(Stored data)
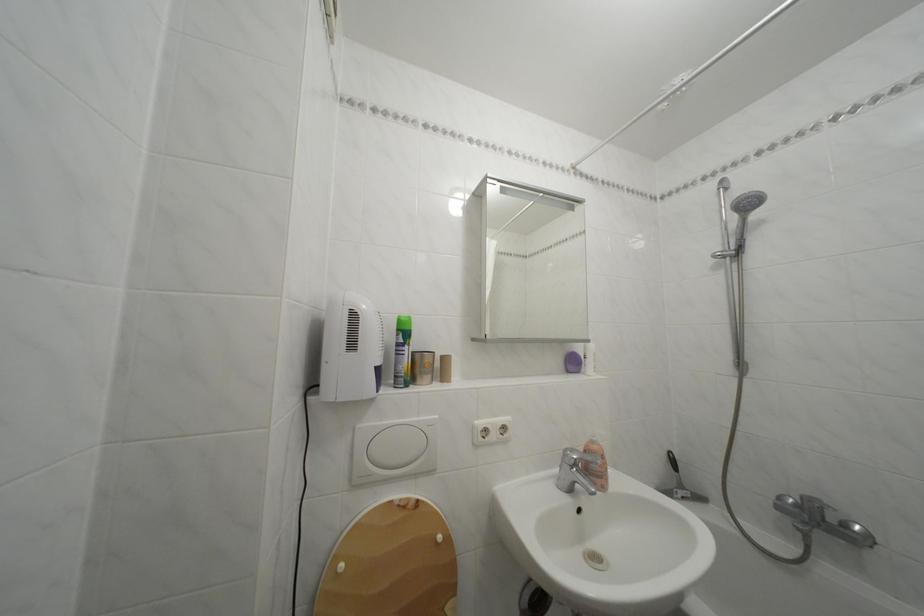
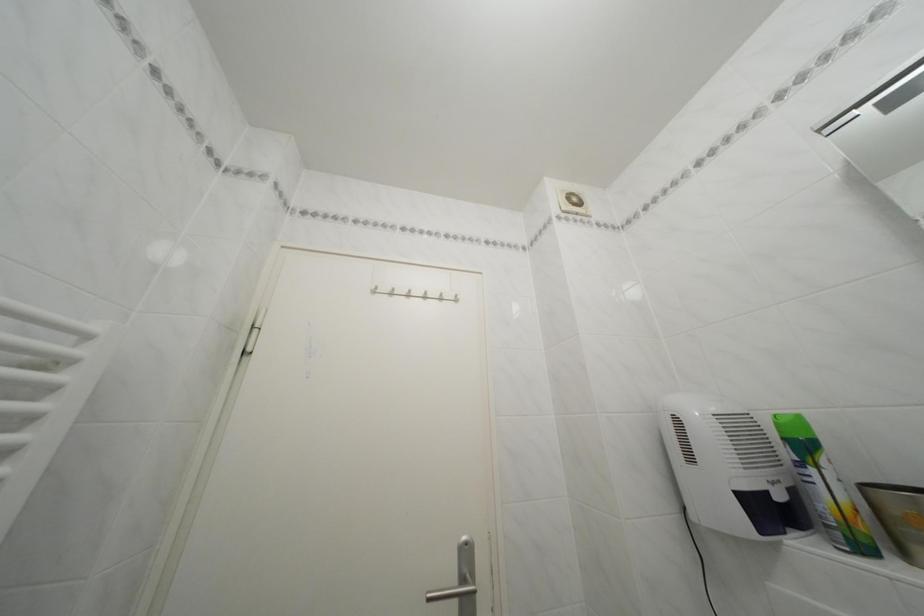
Where in the second image is the point corresponding to (x=360, y=352) from the first image?

(699, 464)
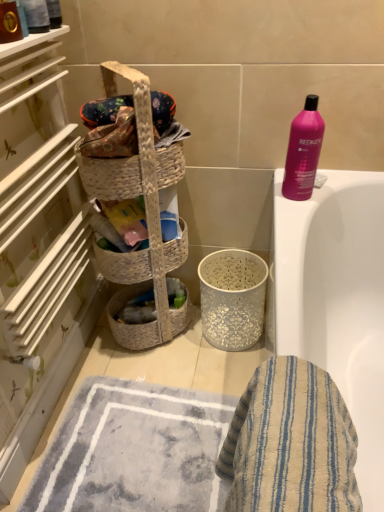
Question: Is woven beige laundry basket at left directly adjacent to woven natural picnic basket at center?

Choices:
 (A) yes
 (B) no

Answer: (B)

Question: Could you tell me if woven beige laundry basket at left is turned towards woven natural picnic basket at center?

Choices:
 (A) no
 (B) yes

Answer: (B)

Question: Does woven beige laundry basket at left have a larger size compared to woven natural picnic basket at center?

Choices:
 (A) no
 (B) yes

Answer: (B)

Question: Is woven beige laundry basket at left at the left side of woven natural picnic basket at center?

Choices:
 (A) no
 (B) yes

Answer: (A)

Question: Is woven beige laundry basket at left positioned far away from woven natural picnic basket at center?

Choices:
 (A) yes
 (B) no

Answer: (B)

Question: Considering the relative sizes of woven beige laundry basket at left and woven natural picnic basket at center in the image provided, is woven beige laundry basket at left taller than woven natural picnic basket at center?

Choices:
 (A) no
 (B) yes

Answer: (B)

Question: From the image's perspective, is pink glossy shampoo at upper right on blue striped cloth at lower right?

Choices:
 (A) no
 (B) yes

Answer: (B)

Question: Does pink glossy shampoo at upper right have a smaller size compared to blue striped cloth at lower right?

Choices:
 (A) yes
 (B) no

Answer: (A)

Question: Can you confirm if pink glossy shampoo at upper right is taller than blue striped cloth at lower right?

Choices:
 (A) yes
 (B) no

Answer: (B)

Question: Is pink glossy shampoo at upper right oriented towards blue striped cloth at lower right?

Choices:
 (A) no
 (B) yes

Answer: (A)

Question: Considering the relative sizes of pink glossy shampoo at upper right and blue striped cloth at lower right in the image provided, is pink glossy shampoo at upper right bigger than blue striped cloth at lower right?

Choices:
 (A) yes
 (B) no

Answer: (B)

Question: Does pink glossy shampoo at upper right appear on the left side of blue striped cloth at lower right?

Choices:
 (A) no
 (B) yes

Answer: (A)

Question: From the image's perspective, does blue striped cloth at lower right appear higher than pink glossy shampoo at upper right?

Choices:
 (A) no
 (B) yes

Answer: (A)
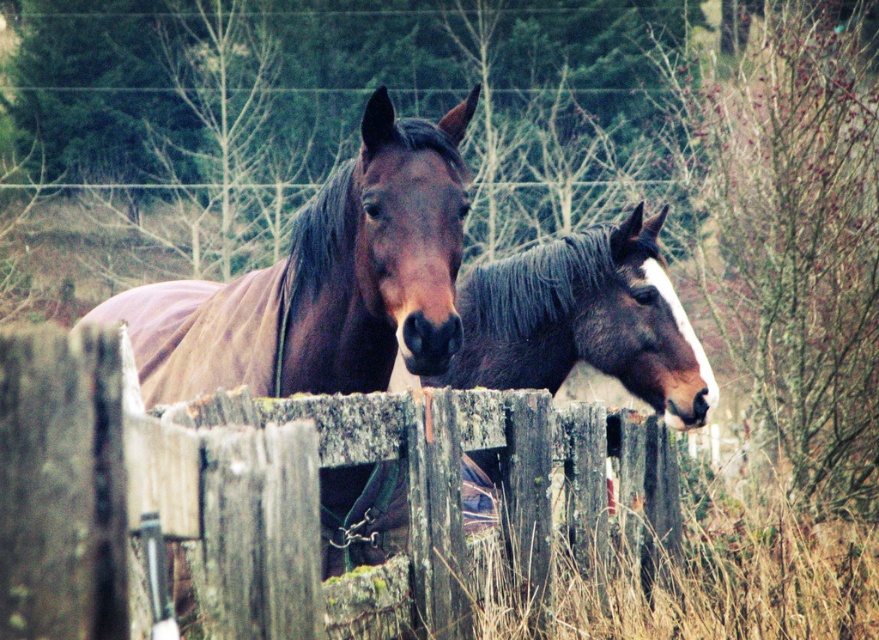
You are a farmer checking the height of your fence to ensure it can contain the horses. Based on the scene, which object is shorter, the weathered wood fence at center or the shiny brown horse at center?

The weathered wood fence at center is not as tall as the shiny brown horse at center, so the fence is shorter than the horse.

You are a photographer trying to capture both the weathered wood fence at center and the brown glossy horse at center in a single shot. Which object should you position closer to the left side of your camera frame to ensure both are fully visible?

The brown glossy horse at center should be positioned closer to the left side of your camera frame because the weathered wood fence at center is on its right side, so moving the horse leftward would allow the fence to remain in frame without overlapping.

From the picture: You are a photographer standing in front of the weathered wood fence at center and the shiny brown horse at center. You want to take a photo of the horse but need to ensure the fence isn not blocking it. Can you move closer to the horse without the fence blocking the view?

The weathered wood fence at center is further to the viewer than the shiny brown horse at center, so moving closer to the horse would bring it closer to the fence, potentially causing the fence to block the view. Therefore, you should not move closer to the horse to avoid the fence blocking it.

§ TASK BRIEF: Return every line of the items that contains the word "towards". Case counts.

§ WRITTEN REPLY:
Question: Could you tell me if woven beige laundry basket at left is turned towards woven natural picnic basket at center?
Question: Is pink glossy shampoo at upper right oriented towards blue striped cloth at lower right?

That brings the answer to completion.